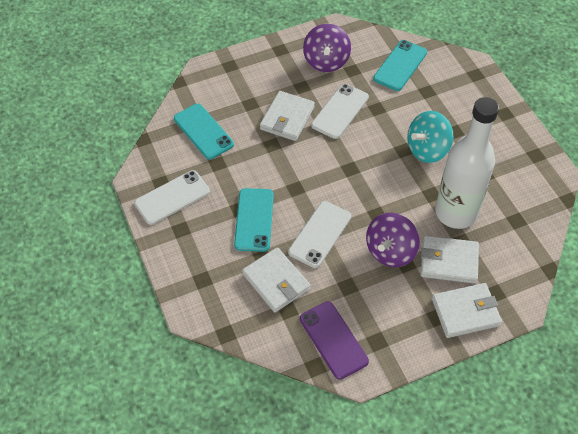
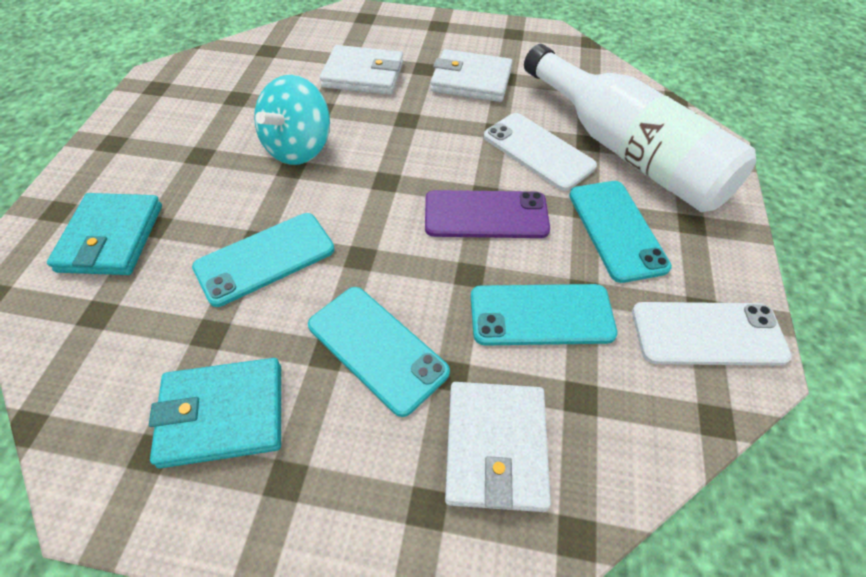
purple spinning top: [303,24,351,72] [366,213,420,267] = 2 -> none = 0
turquoise phone: [174,104,234,160] [234,188,274,252] [373,40,427,91] = 3 -> [192,213,335,307] [308,287,450,417] [471,284,617,346] [569,181,672,283] = 4
turquoise wallet: none = 0 -> [47,193,162,275] [149,358,281,468] = 2
white phone: [134,170,210,225] [288,201,351,268] [311,84,369,139] = 3 -> [484,113,597,191] [632,302,792,366] = 2
white wallet: [242,247,311,313] [260,91,315,141] [421,236,479,284] [432,283,502,338] = 4 -> [320,45,403,95] [430,49,513,102] [445,382,551,512] = 3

**********

Transcribe the data exactly and leave no picture in the copy.

purple spinning top: [303,24,351,72] [366,213,420,267] = 2 -> none = 0
turquoise phone: [174,104,234,160] [234,188,274,252] [373,40,427,91] = 3 -> [192,213,335,307] [308,287,450,417] [471,284,617,346] [569,181,672,283] = 4
turquoise wallet: none = 0 -> [47,193,162,275] [149,358,281,468] = 2
white phone: [134,170,210,225] [288,201,351,268] [311,84,369,139] = 3 -> [484,113,597,191] [632,302,792,366] = 2
white wallet: [242,247,311,313] [260,91,315,141] [421,236,479,284] [432,283,502,338] = 4 -> [320,45,403,95] [430,49,513,102] [445,382,551,512] = 3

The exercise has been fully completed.